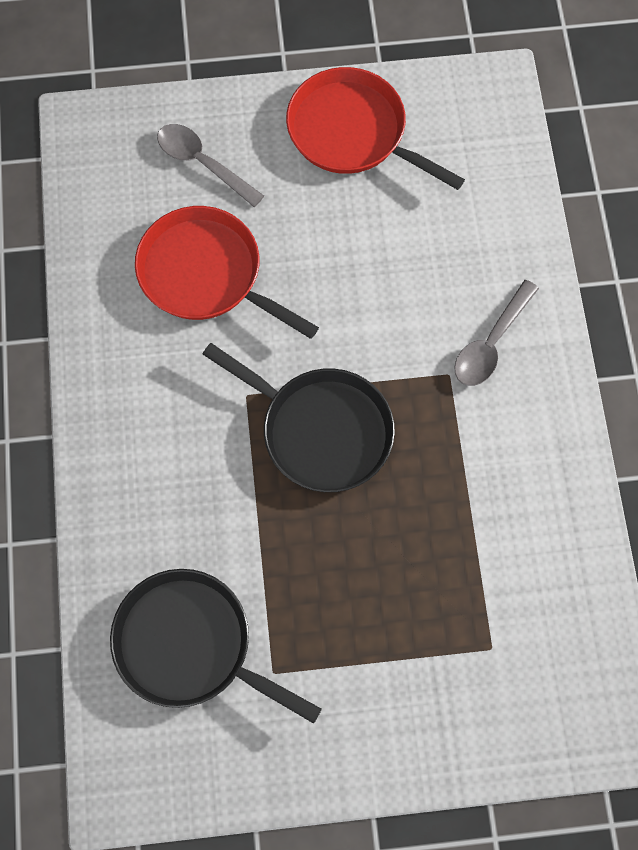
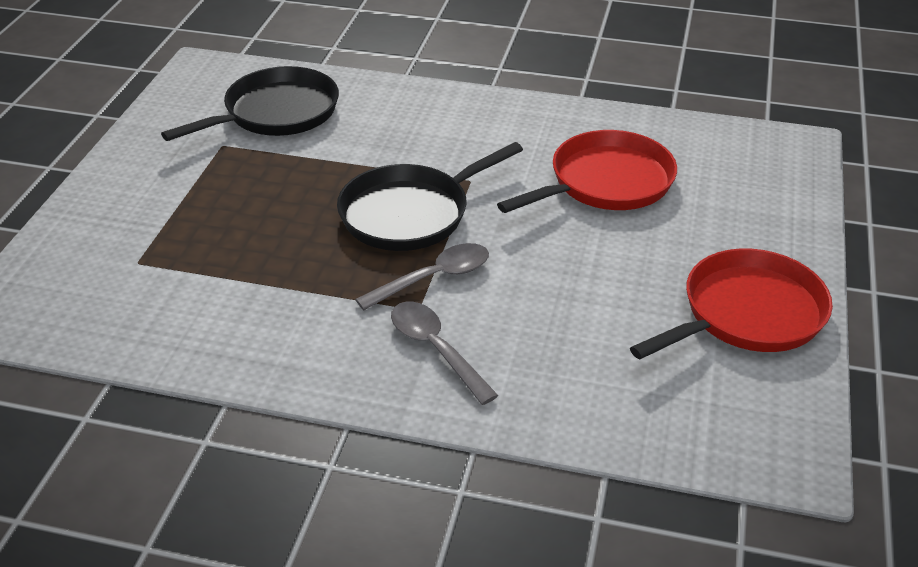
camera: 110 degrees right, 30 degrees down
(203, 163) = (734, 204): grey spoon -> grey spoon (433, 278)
◆ ◆ ◆ ◆ ◆ ◆ ◆
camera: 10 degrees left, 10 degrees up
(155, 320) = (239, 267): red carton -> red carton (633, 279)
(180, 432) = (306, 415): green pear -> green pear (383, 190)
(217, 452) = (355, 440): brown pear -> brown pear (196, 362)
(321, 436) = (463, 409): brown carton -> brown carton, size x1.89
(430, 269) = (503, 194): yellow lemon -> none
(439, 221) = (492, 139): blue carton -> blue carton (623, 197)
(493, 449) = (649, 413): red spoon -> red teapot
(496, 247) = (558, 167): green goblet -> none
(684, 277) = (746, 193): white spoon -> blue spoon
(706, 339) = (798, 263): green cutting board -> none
◆ ◆ ◆ ◆ ◆ ◆ ◆
Required action ::
For the entries, state the number of lines that include the string "spoon". Add no other words.

Response to this exercise ::
3